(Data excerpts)
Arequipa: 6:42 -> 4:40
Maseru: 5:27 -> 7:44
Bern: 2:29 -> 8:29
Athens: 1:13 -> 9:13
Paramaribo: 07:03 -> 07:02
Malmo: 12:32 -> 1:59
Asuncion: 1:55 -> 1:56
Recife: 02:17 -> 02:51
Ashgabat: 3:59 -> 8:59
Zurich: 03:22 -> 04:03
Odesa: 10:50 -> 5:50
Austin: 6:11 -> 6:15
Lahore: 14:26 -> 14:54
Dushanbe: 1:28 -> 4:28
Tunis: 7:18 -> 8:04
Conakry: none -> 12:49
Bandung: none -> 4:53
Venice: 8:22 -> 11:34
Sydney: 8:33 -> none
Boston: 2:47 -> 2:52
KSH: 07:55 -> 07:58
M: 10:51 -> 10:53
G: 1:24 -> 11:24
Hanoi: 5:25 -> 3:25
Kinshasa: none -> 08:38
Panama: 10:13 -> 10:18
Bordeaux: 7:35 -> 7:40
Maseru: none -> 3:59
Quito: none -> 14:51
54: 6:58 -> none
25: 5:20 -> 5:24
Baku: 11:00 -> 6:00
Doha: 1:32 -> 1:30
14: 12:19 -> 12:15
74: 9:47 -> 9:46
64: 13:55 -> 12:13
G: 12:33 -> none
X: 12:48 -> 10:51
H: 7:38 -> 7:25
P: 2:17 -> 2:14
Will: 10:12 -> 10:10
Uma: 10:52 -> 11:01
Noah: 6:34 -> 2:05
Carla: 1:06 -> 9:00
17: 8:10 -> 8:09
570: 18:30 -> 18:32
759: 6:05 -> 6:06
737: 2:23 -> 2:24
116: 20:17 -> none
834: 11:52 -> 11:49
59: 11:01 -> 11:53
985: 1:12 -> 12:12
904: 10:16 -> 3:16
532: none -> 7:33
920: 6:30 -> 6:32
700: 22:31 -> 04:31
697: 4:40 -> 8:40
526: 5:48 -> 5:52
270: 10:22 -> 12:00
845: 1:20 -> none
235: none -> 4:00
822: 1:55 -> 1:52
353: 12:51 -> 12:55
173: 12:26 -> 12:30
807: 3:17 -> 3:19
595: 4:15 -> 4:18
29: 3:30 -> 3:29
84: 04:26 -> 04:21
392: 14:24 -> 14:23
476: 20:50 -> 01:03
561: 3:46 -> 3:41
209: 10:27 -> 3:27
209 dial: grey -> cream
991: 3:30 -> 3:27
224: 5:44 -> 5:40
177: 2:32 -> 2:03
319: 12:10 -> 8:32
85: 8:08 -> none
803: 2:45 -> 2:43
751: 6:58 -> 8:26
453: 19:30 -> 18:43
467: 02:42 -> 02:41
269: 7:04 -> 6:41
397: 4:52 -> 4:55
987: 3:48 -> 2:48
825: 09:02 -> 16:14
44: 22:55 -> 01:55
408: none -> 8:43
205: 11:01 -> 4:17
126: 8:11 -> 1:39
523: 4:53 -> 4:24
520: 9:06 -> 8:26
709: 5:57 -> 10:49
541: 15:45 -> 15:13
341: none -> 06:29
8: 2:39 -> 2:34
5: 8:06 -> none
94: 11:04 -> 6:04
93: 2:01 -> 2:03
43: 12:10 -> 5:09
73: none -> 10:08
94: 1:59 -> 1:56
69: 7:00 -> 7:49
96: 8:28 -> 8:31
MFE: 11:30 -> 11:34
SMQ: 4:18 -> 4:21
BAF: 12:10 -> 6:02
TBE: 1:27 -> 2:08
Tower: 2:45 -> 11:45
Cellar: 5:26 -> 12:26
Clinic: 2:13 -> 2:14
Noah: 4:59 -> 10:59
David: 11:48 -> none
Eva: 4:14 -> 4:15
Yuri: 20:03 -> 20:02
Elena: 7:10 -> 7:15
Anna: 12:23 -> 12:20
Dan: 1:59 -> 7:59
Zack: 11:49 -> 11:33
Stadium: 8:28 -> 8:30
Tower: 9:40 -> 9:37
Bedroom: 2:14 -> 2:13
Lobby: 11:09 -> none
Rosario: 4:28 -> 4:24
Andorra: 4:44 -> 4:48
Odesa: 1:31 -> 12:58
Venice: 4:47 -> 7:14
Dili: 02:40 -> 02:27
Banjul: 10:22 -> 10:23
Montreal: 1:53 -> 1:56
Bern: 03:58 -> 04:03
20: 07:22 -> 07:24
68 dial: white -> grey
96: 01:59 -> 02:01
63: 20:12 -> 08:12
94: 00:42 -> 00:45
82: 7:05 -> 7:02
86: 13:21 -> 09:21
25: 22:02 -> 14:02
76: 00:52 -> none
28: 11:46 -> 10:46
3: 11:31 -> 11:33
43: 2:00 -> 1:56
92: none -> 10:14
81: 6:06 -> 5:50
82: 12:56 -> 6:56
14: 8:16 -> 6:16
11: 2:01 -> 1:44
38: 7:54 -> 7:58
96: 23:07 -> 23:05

THE REQUEST: Reproduce every line of the material above, from first to last, character for character and in the same order.

ANSWER TO THE PROBLEM:
Arequipa: 6:42 -> 4:40
Maseru: 5:27 -> 7:44
Bern: 2:29 -> 8:29
Athens: 1:13 -> 9:13
Paramaribo: 07:03 -> 07:02
Malmo: 12:32 -> 1:59
Asuncion: 1:55 -> 1:56
Recife: 02:17 -> 02:51
Ashgabat: 3:59 -> 8:59
Zurich: 03:22 -> 04:03
Odesa: 10:50 -> 5:50
Austin: 6:11 -> 6:15
Lahore: 14:26 -> 14:54
Dushanbe: 1:28 -> 4:28
Tunis: 7:18 -> 8:04
Conakry: none -> 12:49
Bandung: none -> 4:53
Venice: 8:22 -> 11:34
Sydney: 8:33 -> none
Boston: 2:47 -> 2:52
KSH: 07:55 -> 07:58
M: 10:51 -> 10:53
G: 1:24 -> 11:24
Hanoi: 5:25 -> 3:25
Kinshasa: none -> 08:38
Panama: 10:13 -> 10:18
Bordeaux: 7:35 -> 7:40
Maseru: none -> 3:59
Quito: none -> 14:51
54: 6:58 -> none
25: 5:20 -> 5:24
Baku: 11:00 -> 6:00
Doha: 1:32 -> 1:30
14: 12:19 -> 12:15
74: 9:47 -> 9:46
64: 13:55 -> 12:13
G: 12:33 -> none
X: 12:48 -> 10:51
H: 7:38 -> 7:25
P: 2:17 -> 2:14
Will: 10:12 -> 10:10
Uma: 10:52 -> 11:01
Noah: 6:34 -> 2:05
Carla: 1:06 -> 9:00
17: 8:10 -> 8:09
570: 18:30 -> 18:32
759: 6:05 -> 6:06
737: 2:23 -> 2:24
116: 20:17 -> none
834: 11:52 -> 11:49
59: 11:01 -> 11:53
985: 1:12 -> 12:12
904: 10:16 -> 3:16
532: none -> 7:33
920: 6:30 -> 6:32
700: 22:31 -> 04:31
697: 4:40 -> 8:40
526: 5:48 -> 5:52
270: 10:22 -> 12:00
845: 1:20 -> none
235: none -> 4:00
822: 1:55 -> 1:52
353: 12:51 -> 12:55
173: 12:26 -> 12:30
807: 3:17 -> 3:19
595: 4:15 -> 4:18
29: 3:30 -> 3:29
84: 04:26 -> 04:21
392: 14:24 -> 14:23
476: 20:50 -> 01:03
561: 3:46 -> 3:41
209: 10:27 -> 3:27
209 dial: grey -> cream
991: 3:30 -> 3:27
224: 5:44 -> 5:40
177: 2:32 -> 2:03
319: 12:10 -> 8:32
85: 8:08 -> none
803: 2:45 -> 2:43
751: 6:58 -> 8:26
453: 19:30 -> 18:43
467: 02:42 -> 02:41
269: 7:04 -> 6:41
397: 4:52 -> 4:55
987: 3:48 -> 2:48
825: 09:02 -> 16:14
44: 22:55 -> 01:55
408: none -> 8:43
205: 11:01 -> 4:17
126: 8:11 -> 1:39
523: 4:53 -> 4:24
520: 9:06 -> 8:26
709: 5:57 -> 10:49
541: 15:45 -> 15:13
341: none -> 06:29
8: 2:39 -> 2:34
5: 8:06 -> none
94: 11:04 -> 6:04
93: 2:01 -> 2:03
43: 12:10 -> 5:09
73: none -> 10:08
94: 1:59 -> 1:56
69: 7:00 -> 7:49
96: 8:28 -> 8:31
MFE: 11:30 -> 11:34
SMQ: 4:18 -> 4:21
BAF: 12:10 -> 6:02
TBE: 1:27 -> 2:08
Tower: 2:45 -> 11:45
Cellar: 5:26 -> 12:26
Clinic: 2:13 -> 2:14
Noah: 4:59 -> 10:59
David: 11:48 -> none
Eva: 4:14 -> 4:15
Yuri: 20:03 -> 20:02
Elena: 7:10 -> 7:15
Anna: 12:23 -> 12:20
Dan: 1:59 -> 7:59
Zack: 11:49 -> 11:33
Stadium: 8:28 -> 8:30
Tower: 9:40 -> 9:37
Bedroom: 2:14 -> 2:13
Lobby: 11:09 -> none
Rosario: 4:28 -> 4:24
Andorra: 4:44 -> 4:48
Odesa: 1:31 -> 12:58
Venice: 4:47 -> 7:14
Dili: 02:40 -> 02:27
Banjul: 10:22 -> 10:23
Montreal: 1:53 -> 1:56
Bern: 03:58 -> 04:03
20: 07:22 -> 07:24
68 dial: white -> grey
96: 01:59 -> 02:01
63: 20:12 -> 08:12
94: 00:42 -> 00:45
82: 7:05 -> 7:02
86: 13:21 -> 09:21
25: 22:02 -> 14:02
76: 00:52 -> none
28: 11:46 -> 10:46
3: 11:31 -> 11:33
43: 2:00 -> 1:56
92: none -> 10:14
81: 6:06 -> 5:50
82: 12:56 -> 6:56
14: 8:16 -> 6:16
11: 2:01 -> 1:44
38: 7:54 -> 7:58
96: 23:07 -> 23:05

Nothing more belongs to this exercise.